▶ **Instructions for the task**
Replace every "rotated" in the material below with "turned", change nothing else, and write the lines out again without the picture lines.

▶ **Input rows**
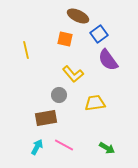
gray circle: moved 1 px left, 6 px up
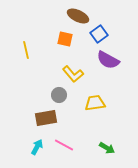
purple semicircle: rotated 25 degrees counterclockwise
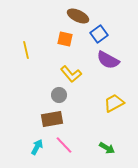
yellow L-shape: moved 2 px left
yellow trapezoid: moved 19 px right; rotated 20 degrees counterclockwise
brown rectangle: moved 6 px right, 1 px down
pink line: rotated 18 degrees clockwise
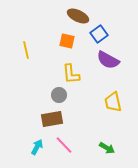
orange square: moved 2 px right, 2 px down
yellow L-shape: rotated 35 degrees clockwise
yellow trapezoid: moved 1 px left, 1 px up; rotated 75 degrees counterclockwise
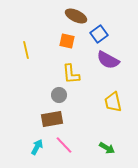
brown ellipse: moved 2 px left
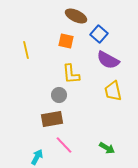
blue square: rotated 12 degrees counterclockwise
orange square: moved 1 px left
yellow trapezoid: moved 11 px up
cyan arrow: moved 10 px down
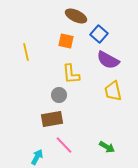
yellow line: moved 2 px down
green arrow: moved 1 px up
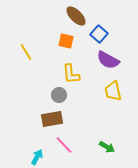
brown ellipse: rotated 20 degrees clockwise
yellow line: rotated 18 degrees counterclockwise
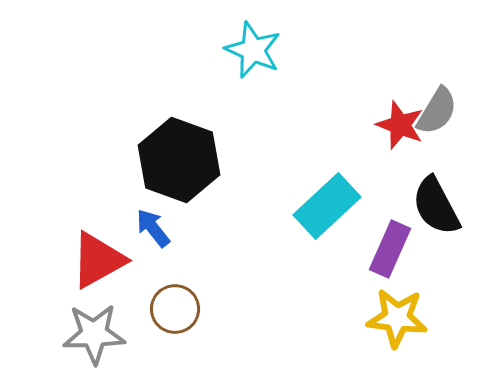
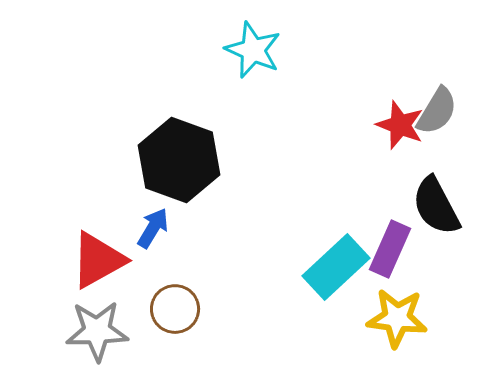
cyan rectangle: moved 9 px right, 61 px down
blue arrow: rotated 69 degrees clockwise
gray star: moved 3 px right, 3 px up
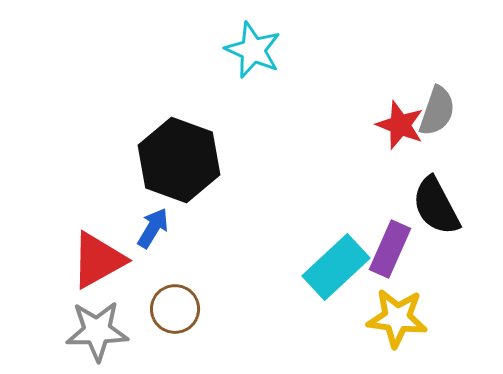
gray semicircle: rotated 12 degrees counterclockwise
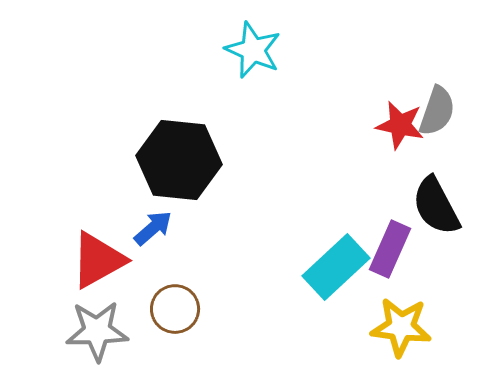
red star: rotated 9 degrees counterclockwise
black hexagon: rotated 14 degrees counterclockwise
blue arrow: rotated 18 degrees clockwise
yellow star: moved 4 px right, 9 px down
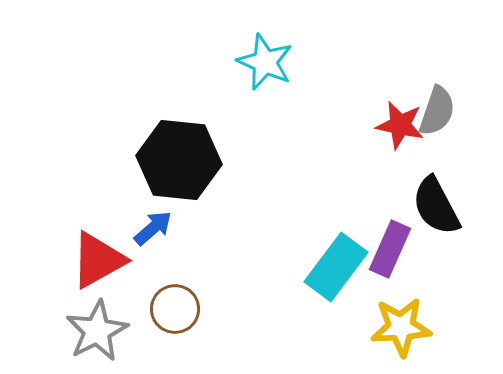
cyan star: moved 12 px right, 12 px down
cyan rectangle: rotated 10 degrees counterclockwise
yellow star: rotated 10 degrees counterclockwise
gray star: rotated 26 degrees counterclockwise
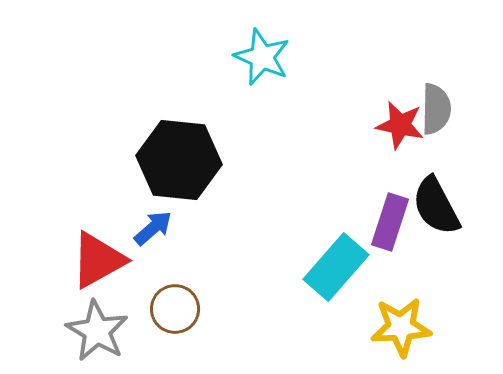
cyan star: moved 3 px left, 5 px up
gray semicircle: moved 1 px left, 2 px up; rotated 18 degrees counterclockwise
purple rectangle: moved 27 px up; rotated 6 degrees counterclockwise
cyan rectangle: rotated 4 degrees clockwise
gray star: rotated 14 degrees counterclockwise
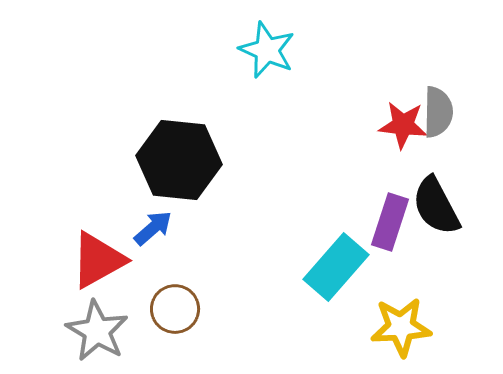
cyan star: moved 5 px right, 7 px up
gray semicircle: moved 2 px right, 3 px down
red star: moved 3 px right; rotated 6 degrees counterclockwise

▶ **The reply**
gray circle: moved 1 px left, 6 px up
purple semicircle: turned 25 degrees counterclockwise
yellow L-shape: moved 2 px left
yellow trapezoid: moved 19 px right; turned 20 degrees counterclockwise
brown rectangle: moved 6 px right, 1 px down
pink line: turned 18 degrees clockwise
orange square: moved 2 px right, 2 px down
yellow L-shape: turned 35 degrees clockwise
yellow trapezoid: moved 1 px left, 1 px up; turned 75 degrees counterclockwise
brown ellipse: moved 2 px left
blue square: turned 12 degrees counterclockwise
orange square: moved 1 px left
yellow trapezoid: moved 11 px up
cyan arrow: moved 10 px down
yellow line: moved 2 px down
green arrow: moved 1 px up
brown ellipse: turned 20 degrees clockwise
yellow line: turned 18 degrees counterclockwise
cyan rectangle: moved 9 px right, 61 px down
blue arrow: turned 69 degrees clockwise
gray star: moved 3 px right, 3 px up
gray semicircle: turned 12 degrees counterclockwise
red star: turned 9 degrees counterclockwise
black hexagon: turned 14 degrees counterclockwise
blue arrow: turned 18 degrees clockwise
yellow star: moved 4 px right, 9 px down
cyan star: moved 12 px right, 12 px down
cyan rectangle: turned 10 degrees counterclockwise
yellow star: turned 10 degrees counterclockwise
gray star: turned 26 degrees counterclockwise
cyan star: moved 3 px left, 5 px up
gray semicircle: moved 1 px left, 2 px up; turned 18 degrees counterclockwise
purple rectangle: moved 27 px up; turned 6 degrees counterclockwise
cyan rectangle: turned 4 degrees clockwise
gray star: turned 14 degrees counterclockwise
cyan star: moved 5 px right, 7 px up
gray semicircle: moved 2 px right, 3 px down
red star: moved 3 px right; turned 6 degrees counterclockwise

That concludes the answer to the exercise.